**What the exercise asks**
When you reach the line that contains "IC2 pin RA3: N_10 -> N_16" in the data below, start reproducing lines exactly, and stop after the line that contains "R8: 330k (VB, VDD) -> 100k (VB, VDD)".

**Stored data**
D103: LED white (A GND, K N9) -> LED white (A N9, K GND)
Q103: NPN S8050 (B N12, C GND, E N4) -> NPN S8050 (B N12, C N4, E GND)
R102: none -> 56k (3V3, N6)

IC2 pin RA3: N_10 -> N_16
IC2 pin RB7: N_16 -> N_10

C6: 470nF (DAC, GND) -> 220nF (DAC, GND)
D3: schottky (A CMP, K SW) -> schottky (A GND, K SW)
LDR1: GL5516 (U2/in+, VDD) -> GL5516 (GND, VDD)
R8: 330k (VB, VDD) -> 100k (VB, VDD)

--

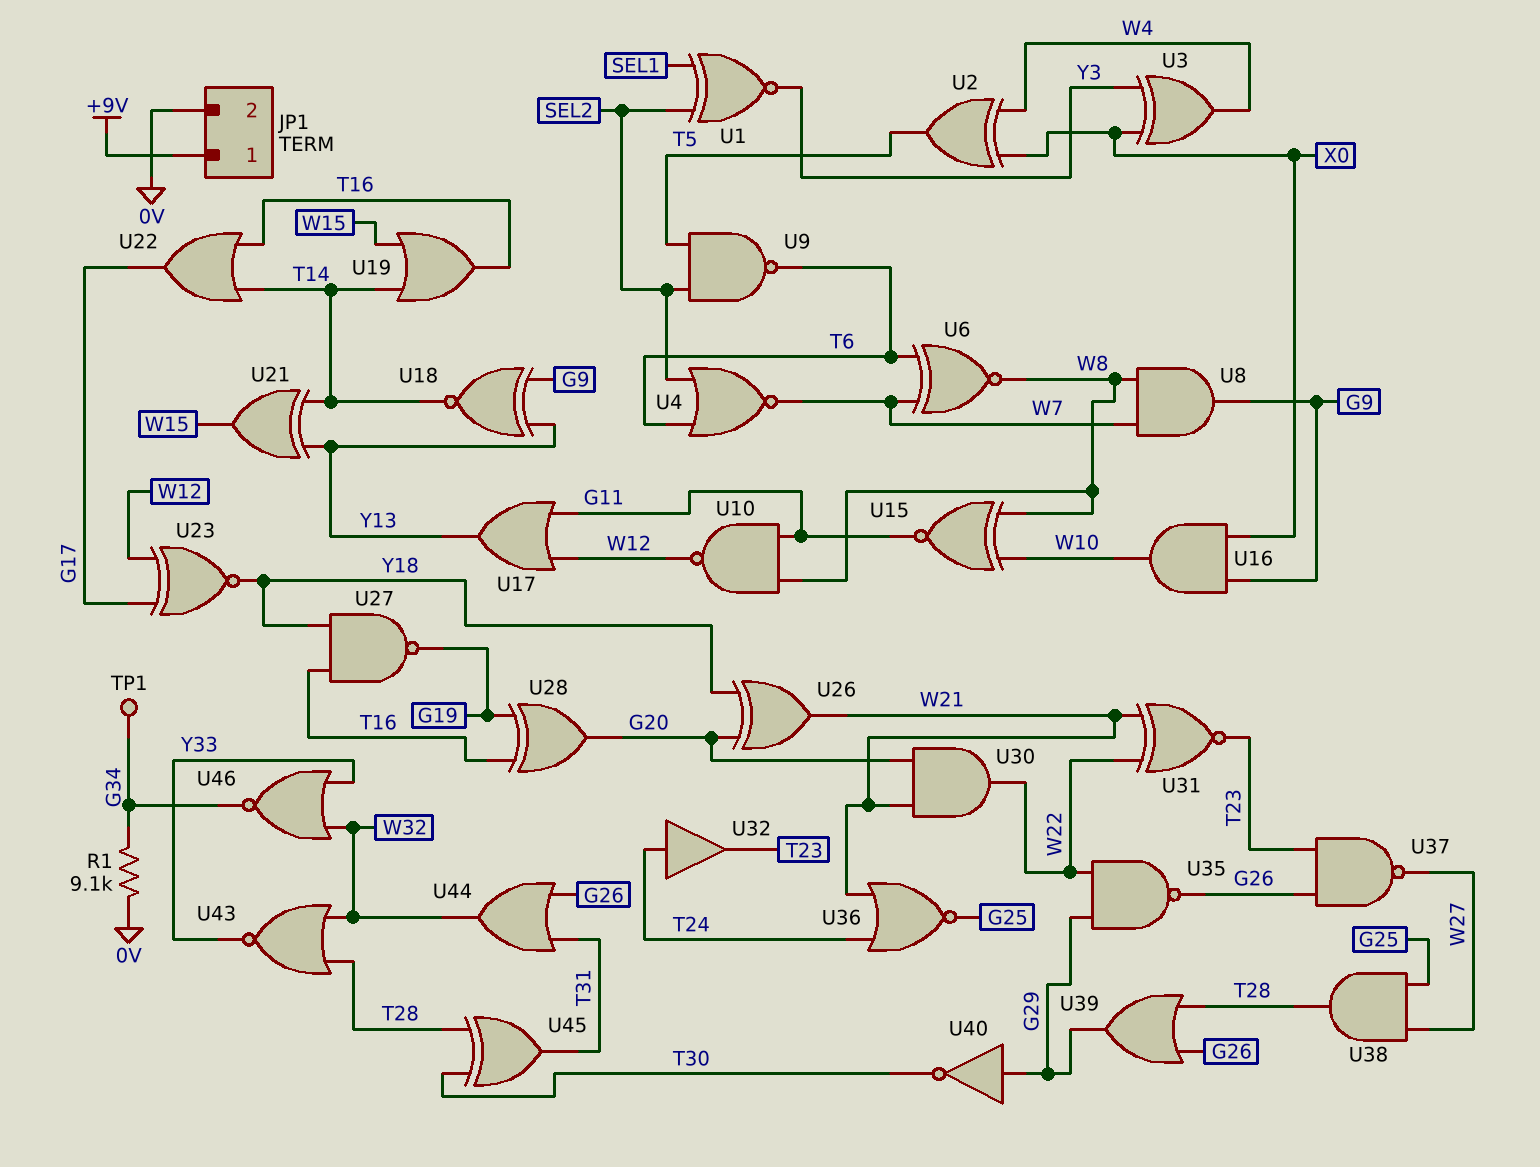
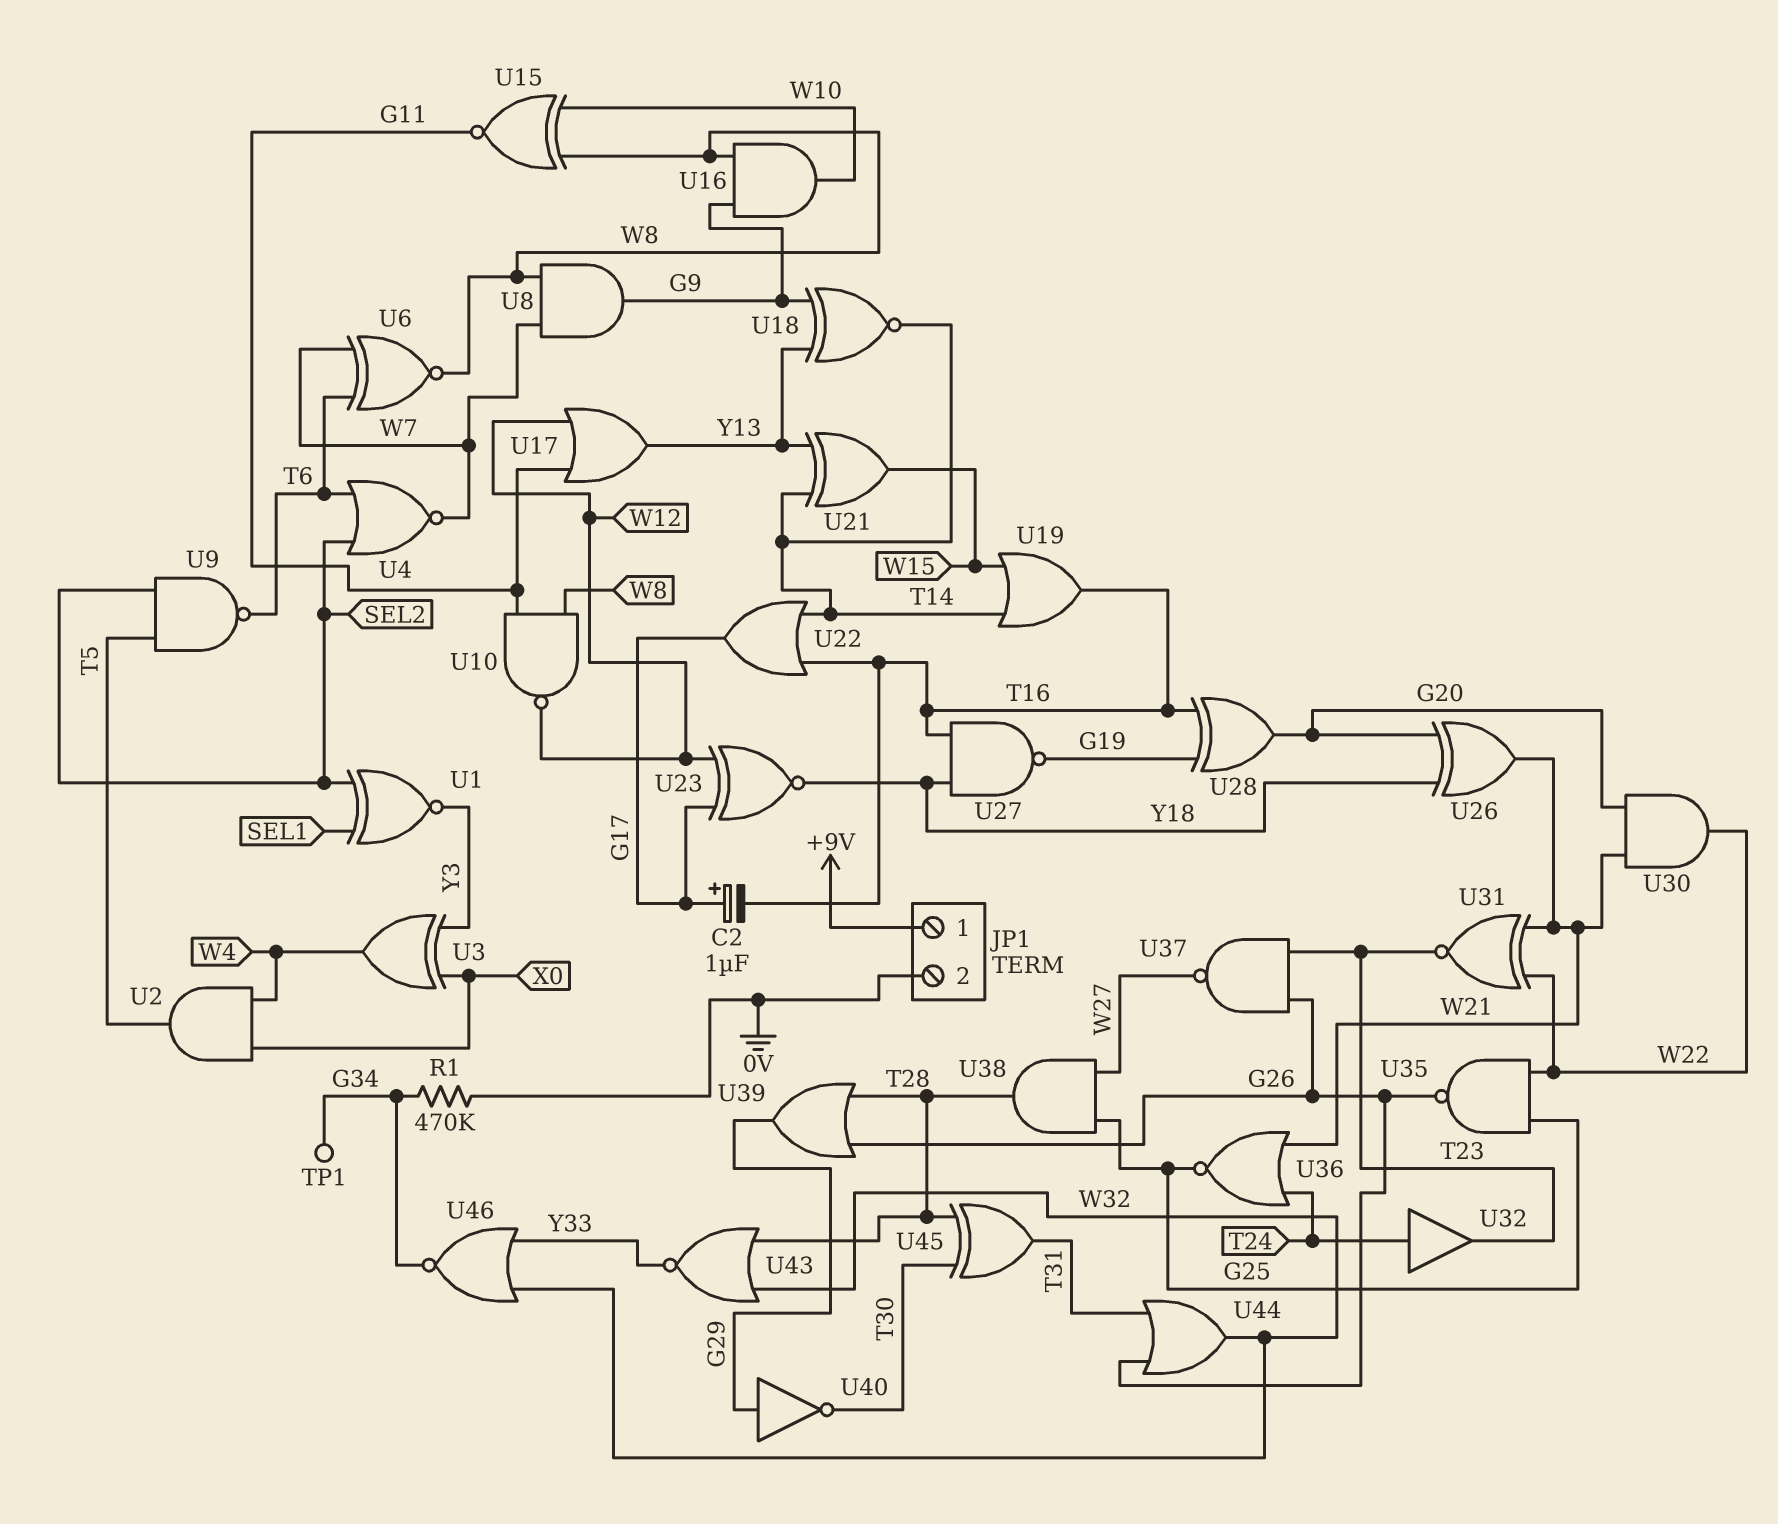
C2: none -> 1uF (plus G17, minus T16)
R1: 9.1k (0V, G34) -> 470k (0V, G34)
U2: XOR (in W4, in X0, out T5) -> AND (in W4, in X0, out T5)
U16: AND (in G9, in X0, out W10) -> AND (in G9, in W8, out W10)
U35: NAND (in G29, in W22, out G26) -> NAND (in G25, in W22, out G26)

* * *

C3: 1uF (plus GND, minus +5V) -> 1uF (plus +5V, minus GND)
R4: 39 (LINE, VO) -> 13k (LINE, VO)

**Answer section**
IC2 pin RA3: N_10 -> N_16
IC2 pin RB7: N_16 -> N_10

C6: 470nF (DAC, GND) -> 220nF (DAC, GND)
D3: schottky (A CMP, K SW) -> schottky (A GND, K SW)
LDR1: GL5516 (U2/in+, VDD) -> GL5516 (GND, VDD)
R8: 330k (VB, VDD) -> 100k (VB, VDD)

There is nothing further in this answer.